◆ **Task description**:
Convert the lines in all the records below into a single JSON list of strings, with one string per line and blank lines omitted.

===== Material supplied =====

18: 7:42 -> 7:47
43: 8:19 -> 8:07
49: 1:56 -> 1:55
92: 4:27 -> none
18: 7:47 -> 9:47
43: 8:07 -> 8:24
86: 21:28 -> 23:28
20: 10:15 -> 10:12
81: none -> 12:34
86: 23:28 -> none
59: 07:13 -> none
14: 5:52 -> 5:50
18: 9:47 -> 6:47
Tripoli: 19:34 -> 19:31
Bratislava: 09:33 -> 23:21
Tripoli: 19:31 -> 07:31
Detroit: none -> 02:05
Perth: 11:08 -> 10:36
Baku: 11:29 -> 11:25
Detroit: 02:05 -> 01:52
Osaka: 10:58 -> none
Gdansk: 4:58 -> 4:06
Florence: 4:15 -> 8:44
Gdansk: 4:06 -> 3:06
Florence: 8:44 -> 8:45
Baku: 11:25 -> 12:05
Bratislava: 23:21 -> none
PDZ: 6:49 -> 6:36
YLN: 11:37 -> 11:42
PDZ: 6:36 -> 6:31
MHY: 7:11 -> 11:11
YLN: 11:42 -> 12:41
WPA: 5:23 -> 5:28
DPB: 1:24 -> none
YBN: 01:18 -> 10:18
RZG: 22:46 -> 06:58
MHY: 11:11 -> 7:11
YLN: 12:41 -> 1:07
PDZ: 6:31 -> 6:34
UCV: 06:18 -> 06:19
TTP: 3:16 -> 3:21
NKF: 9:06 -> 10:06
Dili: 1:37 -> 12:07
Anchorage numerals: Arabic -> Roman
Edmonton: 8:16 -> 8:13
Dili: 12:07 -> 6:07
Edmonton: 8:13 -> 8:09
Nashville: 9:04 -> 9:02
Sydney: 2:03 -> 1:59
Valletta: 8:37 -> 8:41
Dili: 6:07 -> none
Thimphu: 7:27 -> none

=====

◆ **Solution to this problem**:
[
  "18: 7:42 -> 7:47",
  "43: 8:19 -> 8:07",
  "49: 1:56 -> 1:55",
  "92: 4:27 -> none",
  "18: 7:47 -> 9:47",
  "43: 8:07 -> 8:24",
  "86: 21:28 -> 23:28",
  "20: 10:15 -> 10:12",
  "81: none -> 12:34",
  "86: 23:28 -> none",
  "59: 07:13 -> none",
  "14: 5:52 -> 5:50",
  "18: 9:47 -> 6:47",
  "Tripoli: 19:34 -> 19:31",
  "Bratislava: 09:33 -> 23:21",
  "Tripoli: 19:31 -> 07:31",
  "Detroit: none -> 02:05",
  "Perth: 11:08 -> 10:36",
  "Baku: 11:29 -> 11:25",
  "Detroit: 02:05 -> 01:52",
  "Osaka: 10:58 -> none",
  "Gdansk: 4:58 -> 4:06",
  "Florence: 4:15 -> 8:44",
  "Gdansk: 4:06 -> 3:06",
  "Florence: 8:44 -> 8:45",
  "Baku: 11:25 -> 12:05",
  "Bratislava: 23:21 -> none",
  "PDZ: 6:49 -> 6:36",
  "YLN: 11:37 -> 11:42",
  "PDZ: 6:36 -> 6:31",
  "MHY: 7:11 -> 11:11",
  "YLN: 11:42 -> 12:41",
  "WPA: 5:23 -> 5:28",
  "DPB: 1:24 -> none",
  "YBN: 01:18 -> 10:18",
  "RZG: 22:46 -> 06:58",
  "MHY: 11:11 -> 7:11",
  "YLN: 12:41 -> 1:07",
  "PDZ: 6:31 -> 6:34",
  "UCV: 06:18 -> 06:19",
  "TTP: 3:16 -> 3:21",
  "NKF: 9:06 -> 10:06",
  "Dili: 1:37 -> 12:07",
  "Anchorage numerals: Arabic -> Roman",
  "Edmonton: 8:16 -> 8:13",
  "Dili: 12:07 -> 6:07",
  "Edmonton: 8:13 -> 8:09",
  "Nashville: 9:04 -> 9:02",
  "Sydney: 2:03 -> 1:59",
  "Valletta: 8:37 -> 8:41",
  "Dili: 6:07 -> none",
  "Thimphu: 7:27 -> none"
]